> _Task objective_: Word for word, write the records out again, but omit each picture.
════════════════════
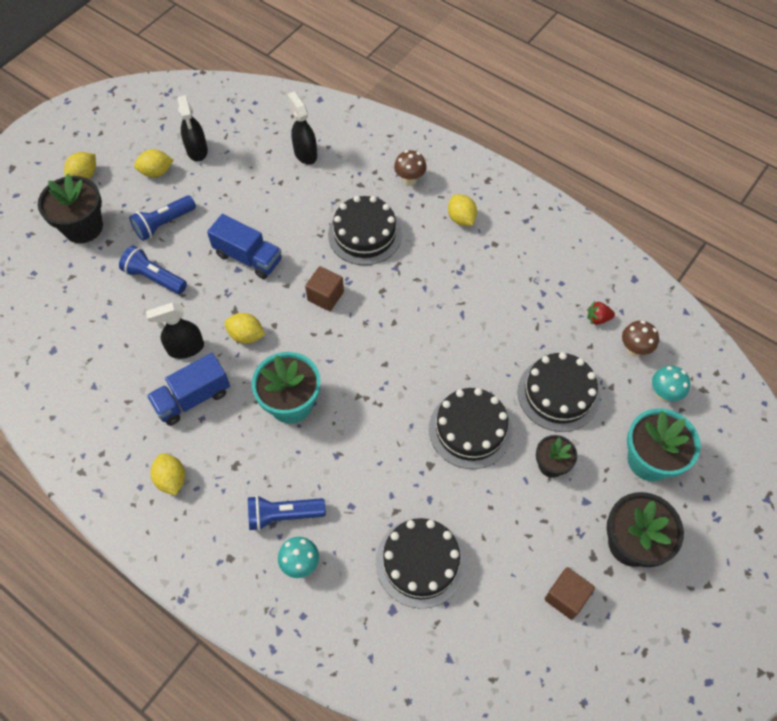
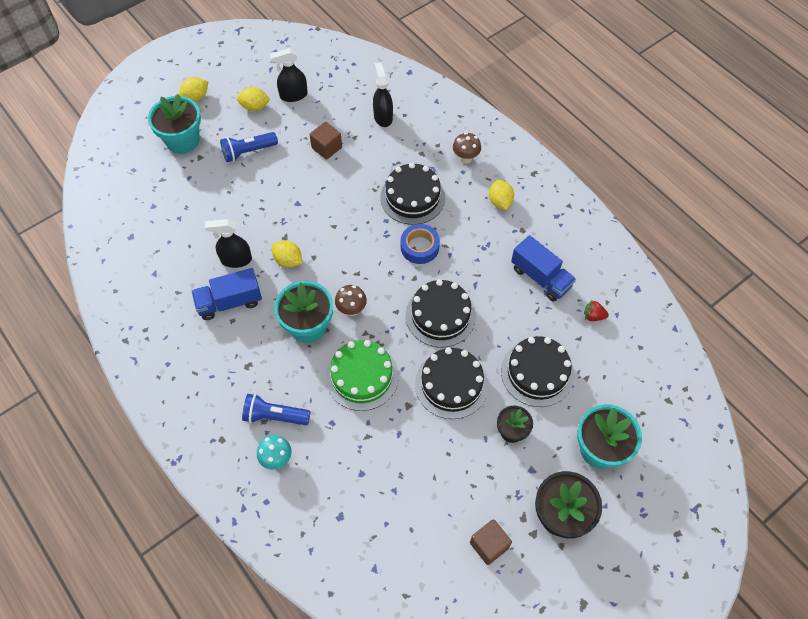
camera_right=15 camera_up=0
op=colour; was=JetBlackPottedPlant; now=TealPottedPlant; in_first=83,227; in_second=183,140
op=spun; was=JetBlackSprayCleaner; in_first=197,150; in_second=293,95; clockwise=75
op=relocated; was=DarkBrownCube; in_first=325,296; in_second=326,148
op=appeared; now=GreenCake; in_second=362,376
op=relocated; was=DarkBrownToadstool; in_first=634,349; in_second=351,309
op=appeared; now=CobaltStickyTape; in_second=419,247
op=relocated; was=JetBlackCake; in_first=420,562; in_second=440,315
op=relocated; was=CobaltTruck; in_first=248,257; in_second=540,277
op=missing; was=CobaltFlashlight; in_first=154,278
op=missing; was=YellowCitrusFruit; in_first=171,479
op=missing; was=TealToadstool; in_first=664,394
════════════════════
> _Response area_:
camera_right=15 camera_up=0
op=colour; was=JetBlackPottedPlant; now=TealPottedPlant; in_first=83,227; in_second=183,140
op=spun; was=JetBlackSprayCleaner; in_first=197,150; in_second=293,95; clockwise=75
op=relocated; was=DarkBrownCube; in_first=325,296; in_second=326,148
op=appeared; now=GreenCake; in_second=362,376
op=relocated; was=DarkBrownToadstool; in_first=634,349; in_second=351,309
op=appeared; now=CobaltStickyTape; in_second=419,247
op=relocated; was=JetBlackCake; in_first=420,562; in_second=440,315
op=relocated; was=CobaltTruck; in_first=248,257; in_second=540,277
op=missing; was=CobaltFlashlight; in_first=154,278
op=missing; was=YellowCitrusFruit; in_first=171,479
op=missing; was=TealToadstool; in_first=664,394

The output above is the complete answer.